_Description of the task:_
Without the images, output every record exactly as it appears.

(Itemized modification records)

-- -- --

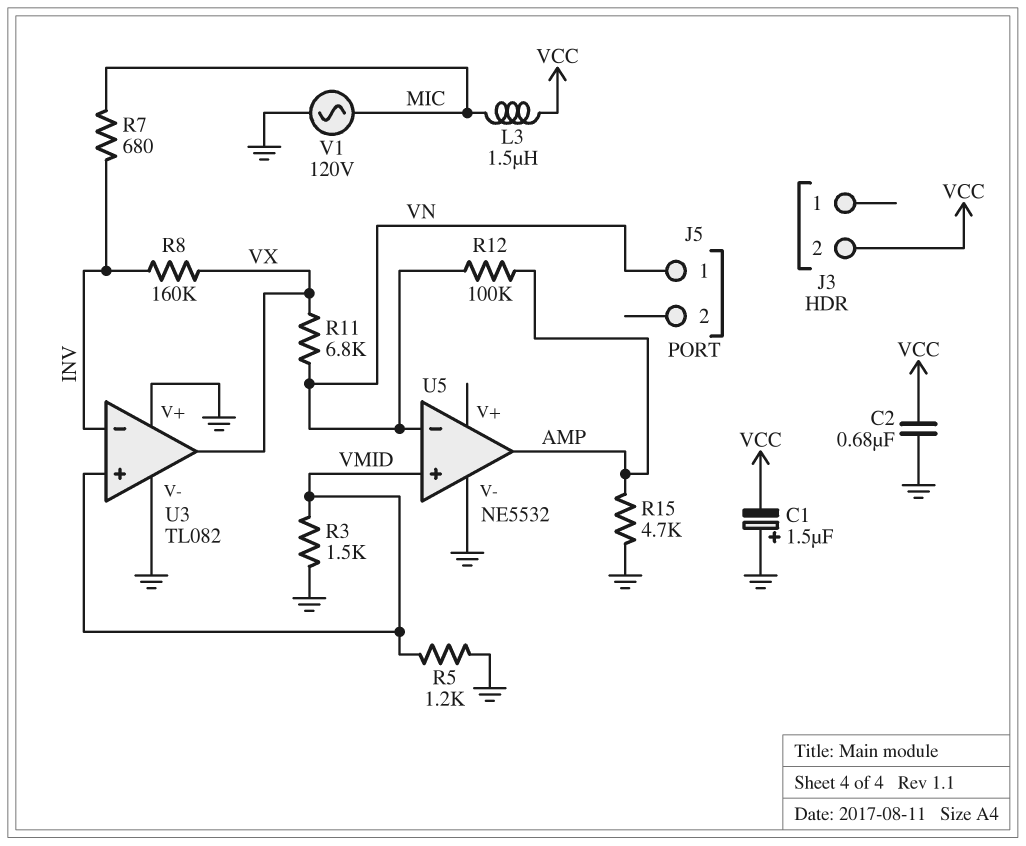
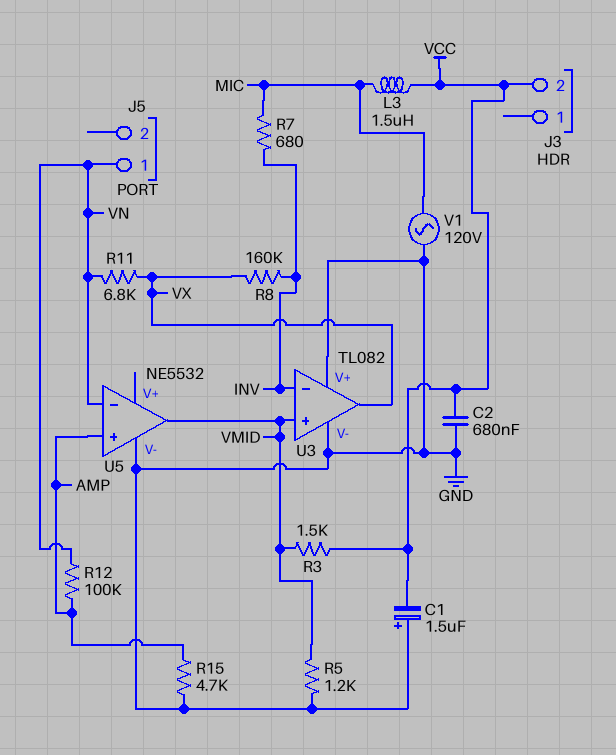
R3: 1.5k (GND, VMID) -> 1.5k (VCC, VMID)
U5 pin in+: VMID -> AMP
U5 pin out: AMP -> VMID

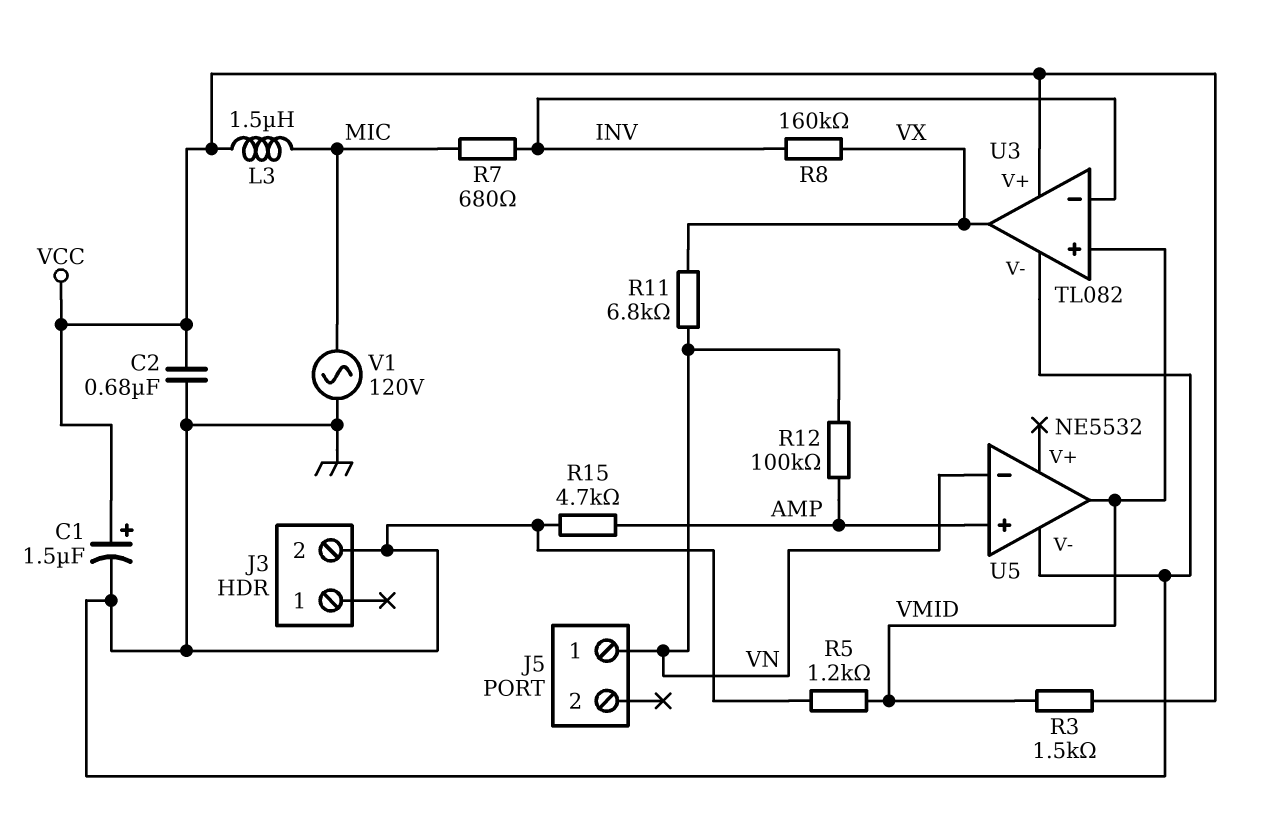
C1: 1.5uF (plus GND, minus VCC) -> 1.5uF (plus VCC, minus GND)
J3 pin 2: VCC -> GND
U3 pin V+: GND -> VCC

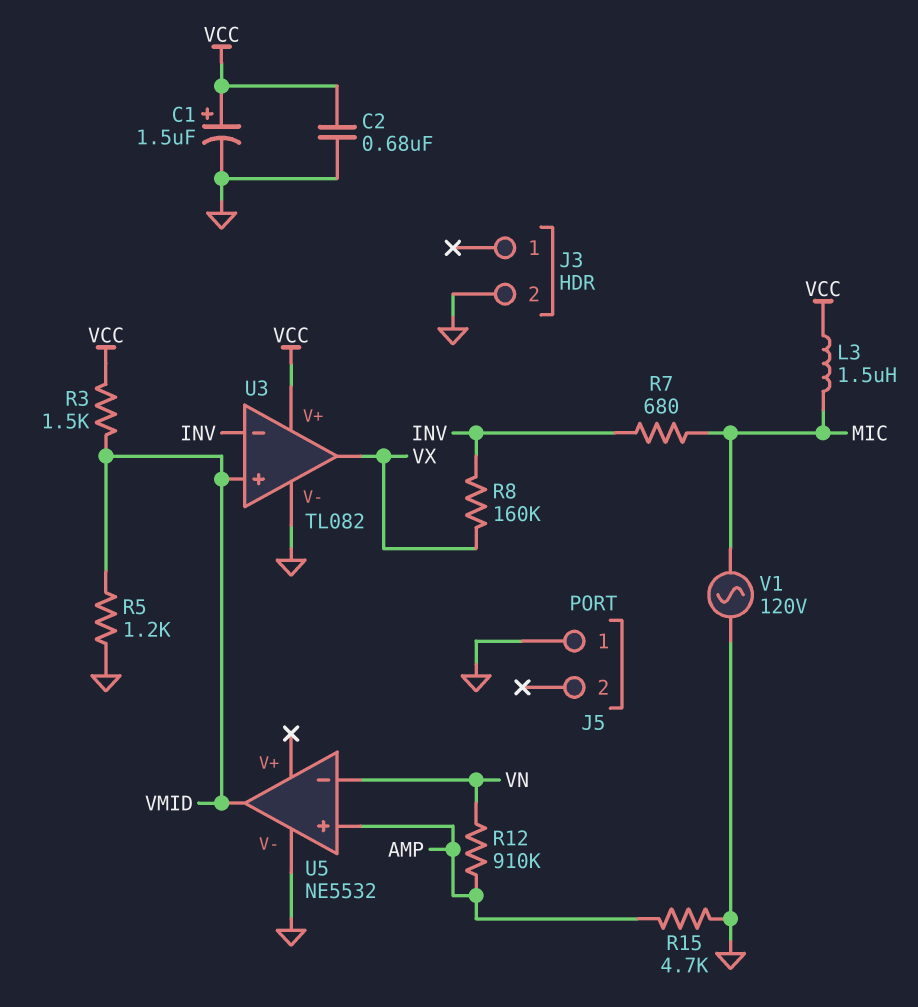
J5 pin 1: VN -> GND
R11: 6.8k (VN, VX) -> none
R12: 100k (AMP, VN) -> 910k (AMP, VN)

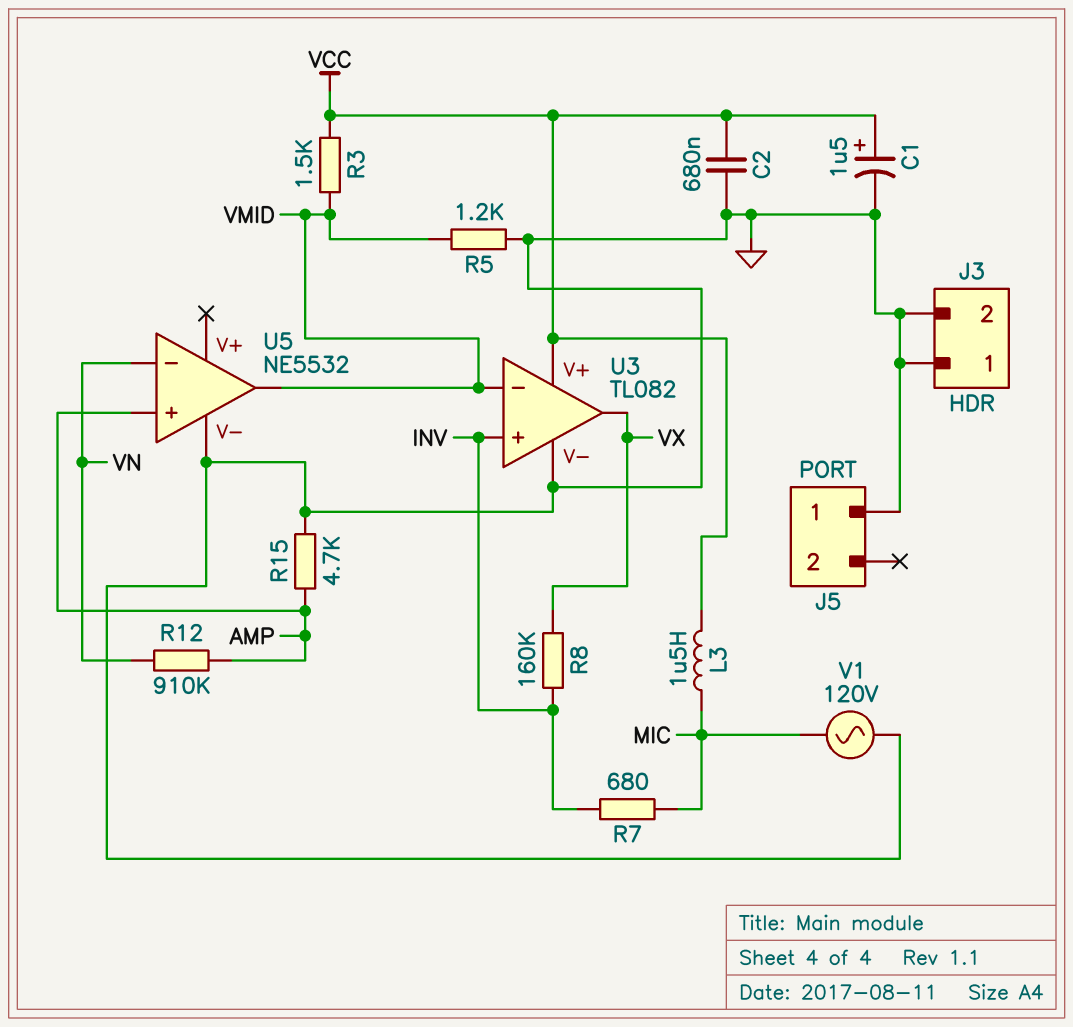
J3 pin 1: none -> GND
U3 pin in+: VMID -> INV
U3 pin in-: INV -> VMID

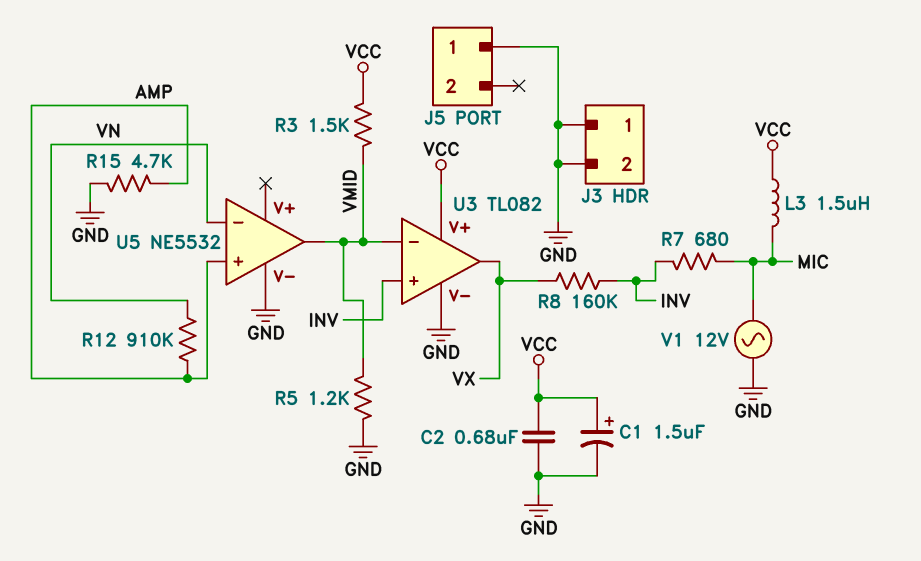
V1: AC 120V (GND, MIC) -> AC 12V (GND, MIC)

-- -- --

_Response area:_
R3: 1.5k (GND, VMID) -> 1.5k (VCC, VMID)
U5 pin in+: VMID -> AMP
U5 pin out: AMP -> VMID

C1: 1.5uF (plus GND, minus VCC) -> 1.5uF (plus VCC, minus GND)
J3 pin 2: VCC -> GND
U3 pin V+: GND -> VCC

J5 pin 1: VN -> GND
R11: 6.8k (VN, VX) -> none
R12: 100k (AMP, VN) -> 910k (AMP, VN)

J3 pin 1: none -> GND
U3 pin in+: VMID -> INV
U3 pin in-: INV -> VMID

V1: AC 120V (GND, MIC) -> AC 12V (GND, MIC)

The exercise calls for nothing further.